Below are records. Find each line in them that holds the word "turquoise" and copy it.
━━ RAW DATA
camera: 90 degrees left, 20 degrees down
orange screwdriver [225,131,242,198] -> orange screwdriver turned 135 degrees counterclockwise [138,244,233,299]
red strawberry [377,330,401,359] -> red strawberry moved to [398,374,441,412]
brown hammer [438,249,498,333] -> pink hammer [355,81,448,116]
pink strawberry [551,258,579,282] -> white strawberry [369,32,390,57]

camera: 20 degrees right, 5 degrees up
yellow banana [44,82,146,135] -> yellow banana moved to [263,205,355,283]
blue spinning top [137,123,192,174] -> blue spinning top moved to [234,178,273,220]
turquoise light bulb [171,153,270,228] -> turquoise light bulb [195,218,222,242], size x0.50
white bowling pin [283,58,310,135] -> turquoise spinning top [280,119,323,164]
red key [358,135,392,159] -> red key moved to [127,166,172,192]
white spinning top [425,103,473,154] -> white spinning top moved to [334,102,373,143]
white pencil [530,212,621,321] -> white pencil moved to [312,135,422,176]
━━━━
━━ RAW DATA
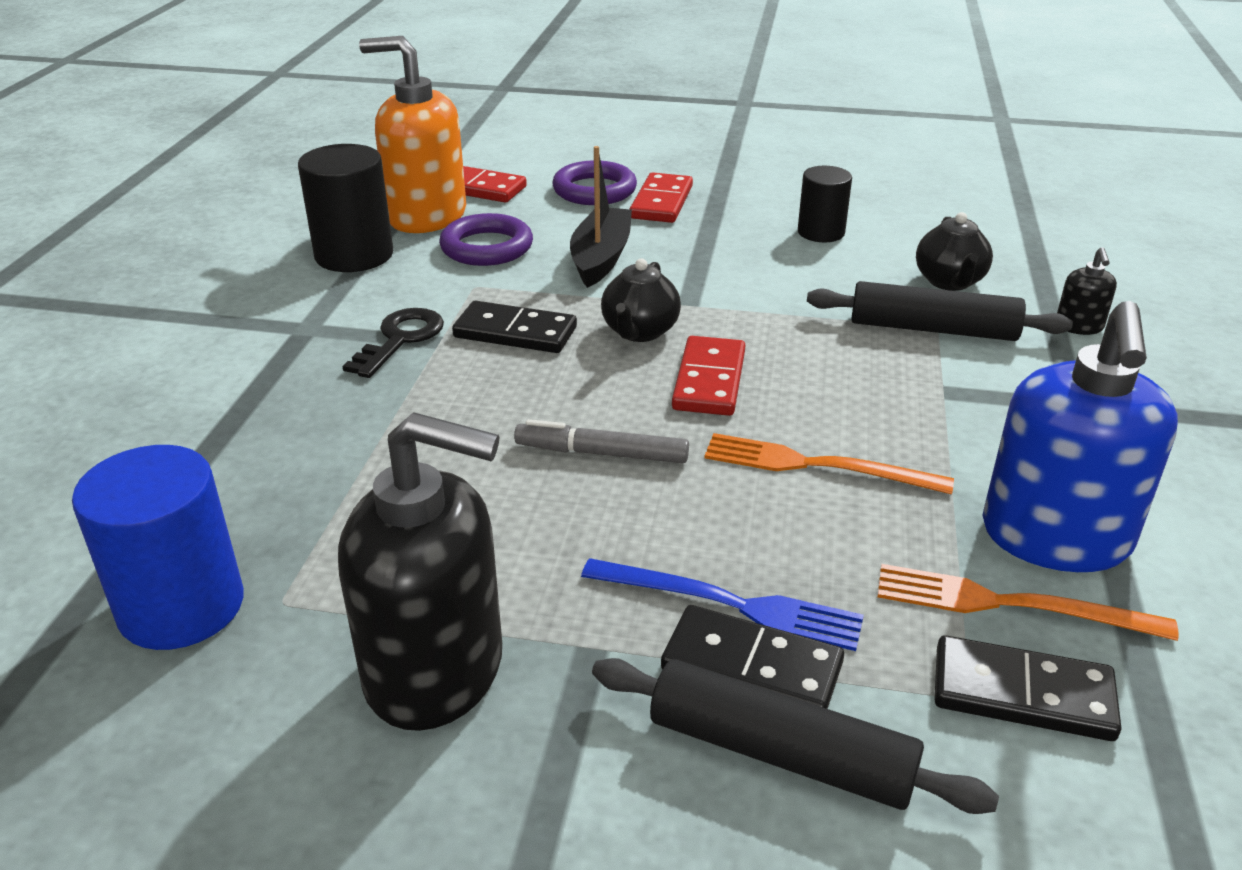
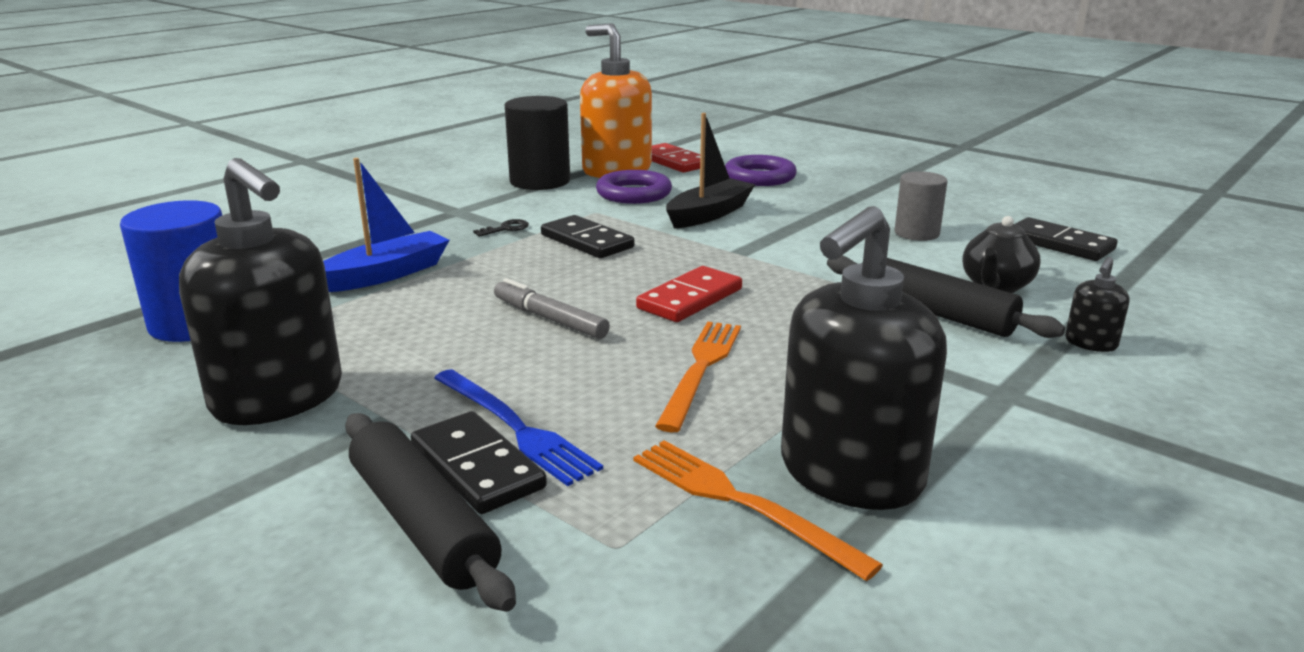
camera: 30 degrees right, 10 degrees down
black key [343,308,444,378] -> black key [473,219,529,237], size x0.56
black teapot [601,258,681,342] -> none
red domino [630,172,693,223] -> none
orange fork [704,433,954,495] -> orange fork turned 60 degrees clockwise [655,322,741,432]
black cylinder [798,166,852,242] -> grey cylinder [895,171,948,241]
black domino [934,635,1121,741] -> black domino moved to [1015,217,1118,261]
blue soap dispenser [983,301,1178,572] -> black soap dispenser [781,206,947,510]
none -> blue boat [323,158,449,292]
━━━━
ANSWER SECTION:
turquoise light bulb [171,153,270,228] -> turquoise light bulb [195,218,222,242], size x0.50
white bowling pin [283,58,310,135] -> turquoise spinning top [280,119,323,164]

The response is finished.